» **Set task**
Locate every line in the entries below that contains the string "grace", and copy each of those lines.

» **Extracted information**
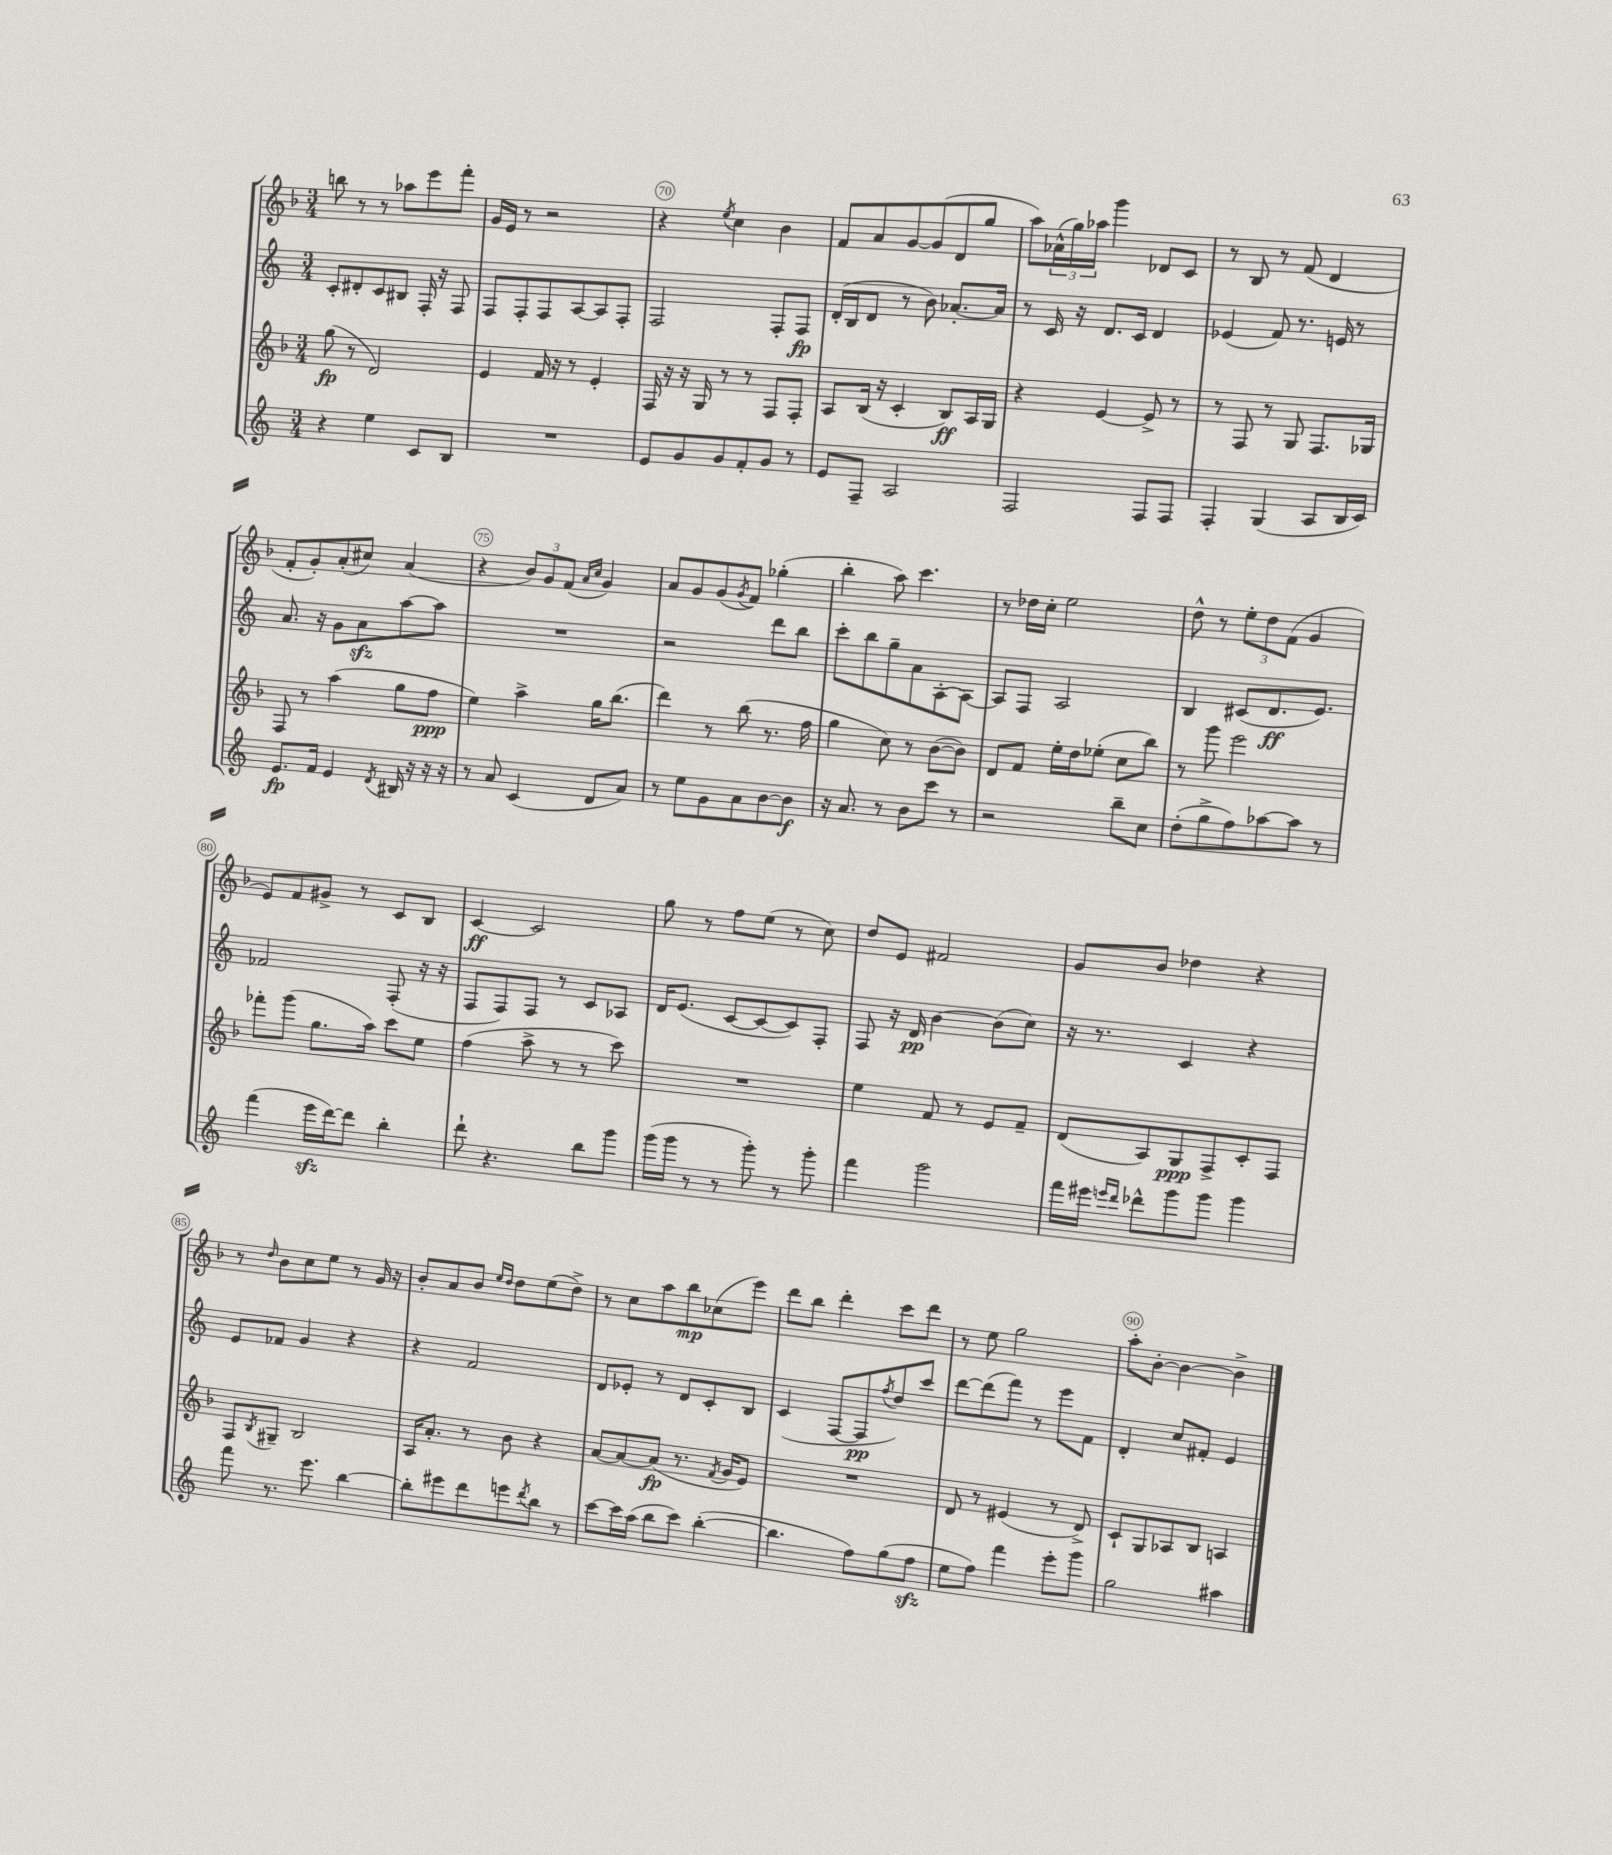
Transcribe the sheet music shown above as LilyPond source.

<<
\new StaffGroup <<
\new Staff = "s0" {
    \clef treble \key f \major \numericTimeSignature \time 3/4
    b''8 r8 r8 aes''8 e'''8 f'''8-. |
    g'16 e'16 r8 r2 |
    r4 \acciaccatura { e''8 } c''4 bes'4 |
    f'8 a'8 g'8~ g'8( d'8 g''8 |
    a''8) \tuplet 3/2 { aes'16-^( g''16) aes''16 } g'''4 des'8 c'8 |
    r8 bes8 r8 f'8( d'4 |
    f'8-. g'8-.) a'8-.( cis''8) a'4( |
    r4 \tuplet 3/2 { bes'8) g'8 f'8( } \grace { a'16 c''16 } g'4) |
    a'8 g'8 g'8( \acciaccatura { g'8 } f'8) ges''4-.( |
    bes''4-. a''8) c'''4. |
    r8 des''16 c''16-. e''2 |
    d''8-^ r8 \tuplet 3/2 { e''8-. d''8 f'8( } g'4 |
    e'8) f'8 gis'8-> r8 c'8 bes8 |
    c'4~\ff c'2 |
    g''8 r8 f''8 e''8( r8 c''8) |
    d''8 e'8 fis'2 |
    g'8 bes'8 des''4 r4 |
    r8 \grace { d''16 } bes'8 c''8 e''8 r8 g'16 r16 |
    bes'8-. a'8 bes'8 \grace { e''16 d''16 } d''8 e''8( d''8->) |
    r8 c''8 a''8 bes''8\mp ces''8( e'''8) |
    d'''8 bes''8 d'''4-. c'''8 d'''8 |
    r8 e''8 g''2 |
    a''8-. bes'8~-. bes'4~ bes'4-> \bar "|." |
}
\new Staff = "s1" {
    \clef treble \key c \major \numericTimeSignature \time 3/4
    c'8-. dis'8-. c'8 bis8 f16-. r16 f8 |
    f8 f8-. f8 a8~ a8 f8-. |
    f2 f8-. f8\fp |
    d'16-.( b16 d'8 r8 b'8) aes'8.~-. aes'16 |
    r8 c'16 r16 d'8. c'16 d'4 |
    ees'4( f'8) r8. e'16 r8 |
    a'8. r16 g'8 a'8\sfz a''8~ a''8 |
    R2. |
    r2 d'''8 b''8 |
    c'''8-. b''8 g''8-- a'8 a8~-. a8~ |
    a8 f8 a2 |
    b4 cis'8( d'8.\ff e'8.) |
    fes'2 f8-.( r16 r16 |
    f8 f8) f8 r8 c'8 aes8 |
    d'16 e'8.( c'8~ c'8~ c'8) f8-. |
    f8 r16 d'16\pp b'4~ b'8( c''8) |
    r16 r8. c'4 r4 |
    e'8 fes'8 g'4 r4 |
    r4 f'2 |
    d'8 ees'8-. r8 d'8 c'8-. b8 |
    c'4( f8~ f8\pp \acciaccatura { f''8 } d''8) c'''8 |
    d'''8~ d'''8( f'''8) r8 e'''8 f'8 |
    d'4-. c''8 fis'8-. e'4 \bar "|." |
}
\new Staff = "s2" {
    \clef treble \key f \major \numericTimeSignature \time 3/4
    g''8\fp( r8 d'2) |
    e'4 f'16 r16 r8 e'4-. |
    f16 r16 r16 g16 r8 r8 f8 f8-. |
    a8 bes16( r16 c'4-. bes8\ff) a16 g16 |
    r4 e'4~ e'8-> r8 |
    r8 f8 r8 g8 f8. ges16 |
    f8 r8 a''4( g''8 f''8\ppp |
    e''4) a''4-> g''16 bes''8.( |
    d'''4) r8 bes''8( r8. f''16 |
    g''4 c''8) r8 bes'8~( bes'8) |
    d'8 f'8 e''16-. d''16 ees''8-.( c''8 bes''8) |
    r8 g'''8 e'''2 |
    fes'''8-. g'''8( g''8. a''16) c'''8 e''8 |
    f''4( a''8-> r8 r8 c'''8) |
    R2. |
    e''4 f'8 r8 e'8 f'8-- |
    d'8( a8) g8\ppp f8-> c'8-. f8 |
    f8 \acciaccatura { bes8 } gis8-- bes2 |
    a16 a'8.-. r8 bes'8 r4 |
    a'8~ a'8~ a'8\fp( r8. \acciaccatura { f'8 } g'16 e'8) |
    R2. |
    d'8 r8 eis'4( r8 d'8->) |
    c'8-! g8 aes8 bes8 a4 \bar "|." |
}
\new Staff = "s3" {
    \clef treble \key c \major \numericTimeSignature \time 3/4
    r4 e''4 c'8 b8 |
    R2. |
    e'8 g'8 g'8 f'8-. g'8 r8 |
    e'8 f8-- a2 |
    f2 f8 f8 |
    f4-. g4( a8 b16 c'16) |
    e'8.\fp f'16 e'4 \acciaccatura { d'8 } bis16 r16 r16 r16 |
    r8 a'8 c'4( d'8 a'8) |
    r8 e''8 g'8 a'8 b'8~ b'8\f |
    r16 a'8. r8 b'8 c'''8 r8 |
    r2 b''8-- c''8 |
    d''8-.( g''8-> f''8) aes''8~ aes''8 r8 |
    f'''4( e'''16\sfz d'''16~) d'''8 b''4-. |
    d'''8-! r4. b''8 g'''8 |
    g'''16( g'''16 r8 r8 g'''8-.) r8 g'''8-. |
    f'''4 g'''2 |
    f'''16 eis'''16 \grace { e'''16 d'''16 } des'''8-^ g'''8 g'''8 g'''4 |
    f'''8 r8. e'''8. b''4~ |
    b''8-. eis'''8 d'''8 e'''8 \acciaccatura { d'''8 } b''8 r8 |
    c'''8~ c'''16 a''16( b''8 c'''8) b''4~-.( |
    b''4. f''8) g''8( f''8\sfz |
    e''8 f''8) f'''4 e'''8-. g'''8 |
    g''2 ais''4 \bar "|." |
}
>>
>>
\layout { \context { \Score currentBarNumber = #68 \override BarNumber.break-visibility = ##(#f #t #t) barNumberVisibility = #(every-nth-bar-number-visible 5) \override BarNumber.stencil = #(make-stencil-circler 0.1 0.3 ly:text-interface::print) } }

» **Exercise result**
    r4 \tuplet 3/2 { bes'8) g'8 f'8( } \grace { a'16 c''16 } g'4) |
    r8 \grace { d''16 } bes'8 c''8 e''8 r8 g'16 r16 |
    bes'8-. a'8 bes'8 \grace { e''16 d''16 } d''8 e''8( d''8->) |
    f'''16 eis'''16 \grace { e'''16 d'''16 } des'''8-^ g'''8 g'''8 g'''4 |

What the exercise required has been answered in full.